= SOURCE DATA =
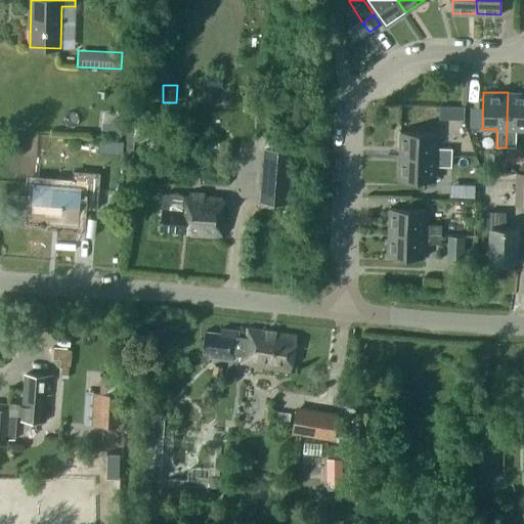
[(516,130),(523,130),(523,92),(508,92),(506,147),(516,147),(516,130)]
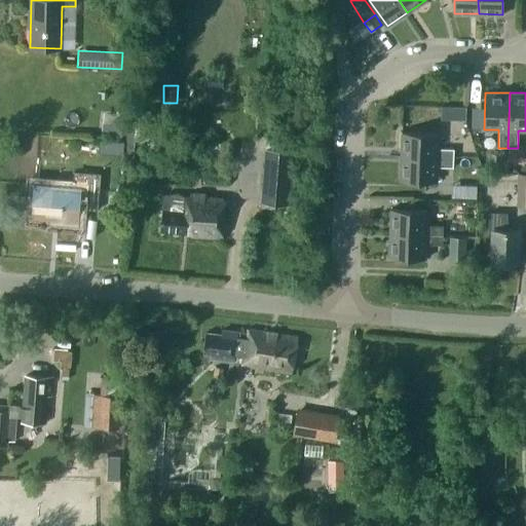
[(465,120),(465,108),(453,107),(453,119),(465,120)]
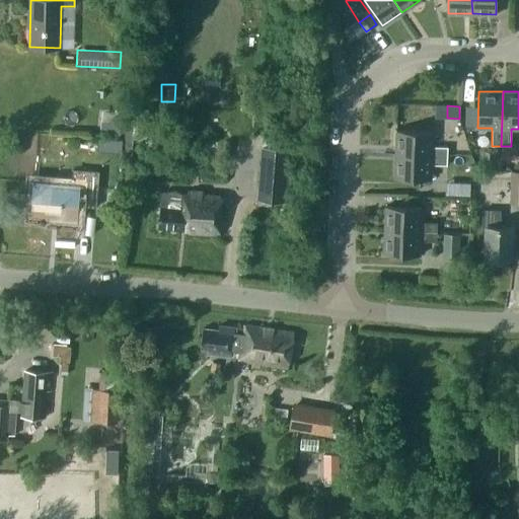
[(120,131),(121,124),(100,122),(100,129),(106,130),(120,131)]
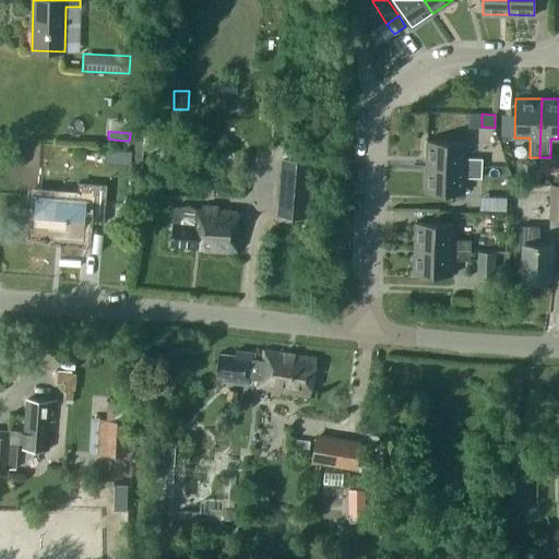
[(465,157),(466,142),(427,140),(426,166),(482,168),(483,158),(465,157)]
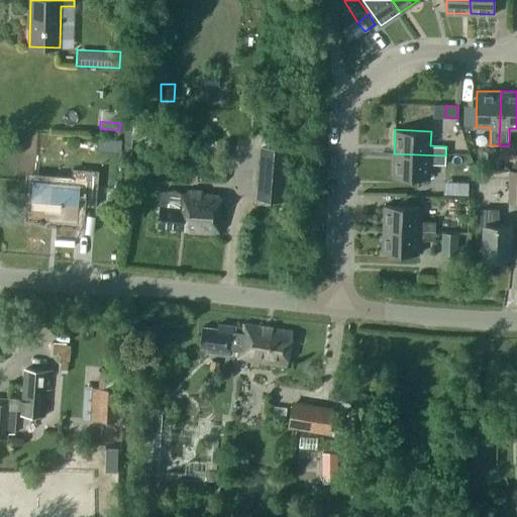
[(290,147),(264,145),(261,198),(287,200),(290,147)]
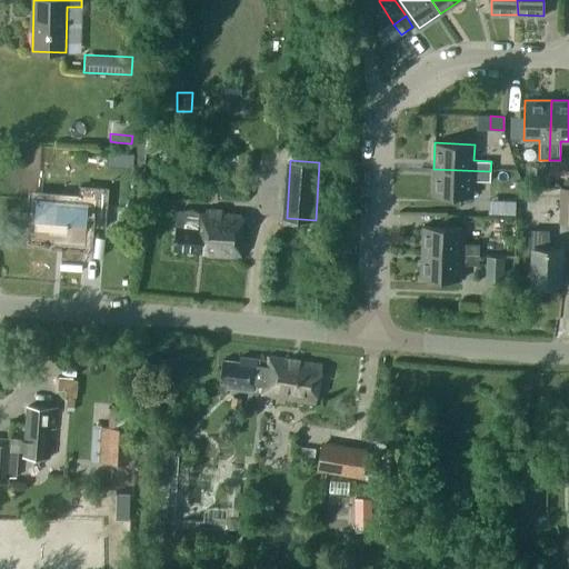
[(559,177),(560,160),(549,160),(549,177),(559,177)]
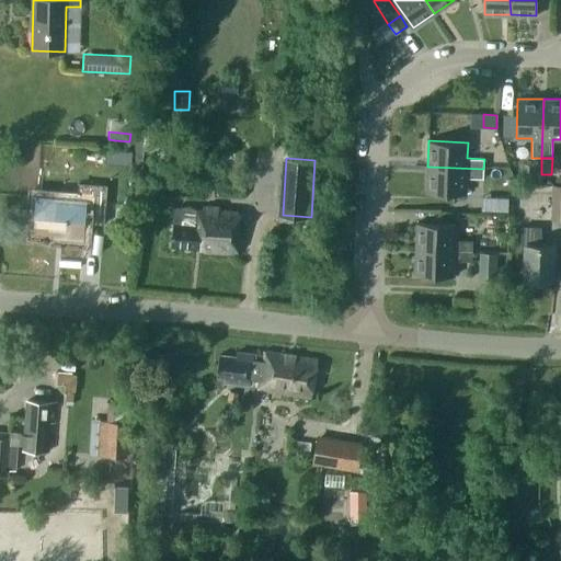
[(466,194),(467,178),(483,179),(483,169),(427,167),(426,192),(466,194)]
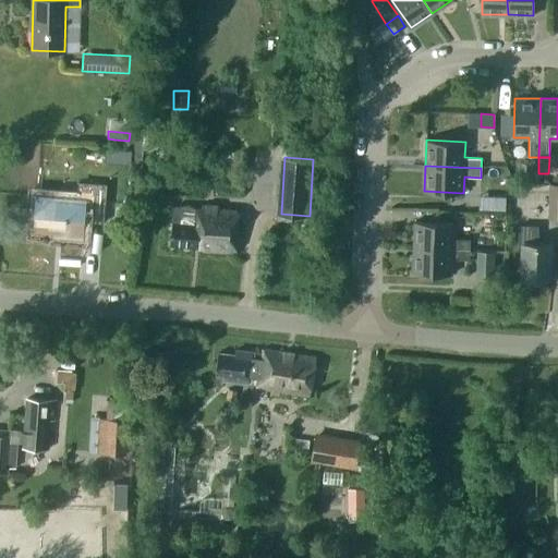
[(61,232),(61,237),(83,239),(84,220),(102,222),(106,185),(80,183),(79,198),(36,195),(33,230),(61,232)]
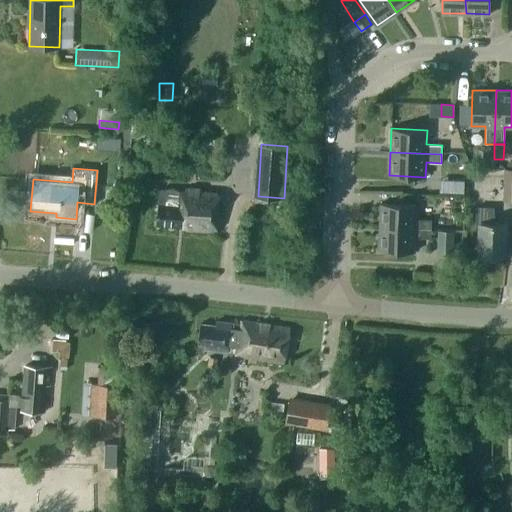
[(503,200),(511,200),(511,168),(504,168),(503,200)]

= WORK REQUIRED =
The response should contain every record above exactly as written, and none of the pictures.

= RESPONSE TO THE EXERCISE =
[(516,130),(523,130),(523,92),(508,92),(506,147),(516,147),(516,130)]
[(465,120),(465,108),(453,107),(453,119),(465,120)]
[(120,131),(121,124),(100,122),(100,129),(106,130),(120,131)]
[(465,157),(466,142),(427,140),(426,166),(482,168),(483,158),(465,157)]
[(290,147),(264,145),(261,198),(287,200),(290,147)]
[(559,177),(560,160),(549,160),(549,177),(559,177)]
[(466,194),(467,178),(483,179),(483,169),(427,167),(426,192),(466,194)]
[(61,232),(61,237),(83,239),(84,220),(102,222),(106,185),(80,183),(79,198),(36,195),(33,230),(61,232)]
[(503,200),(511,200),(511,168),(504,168),(503,200)]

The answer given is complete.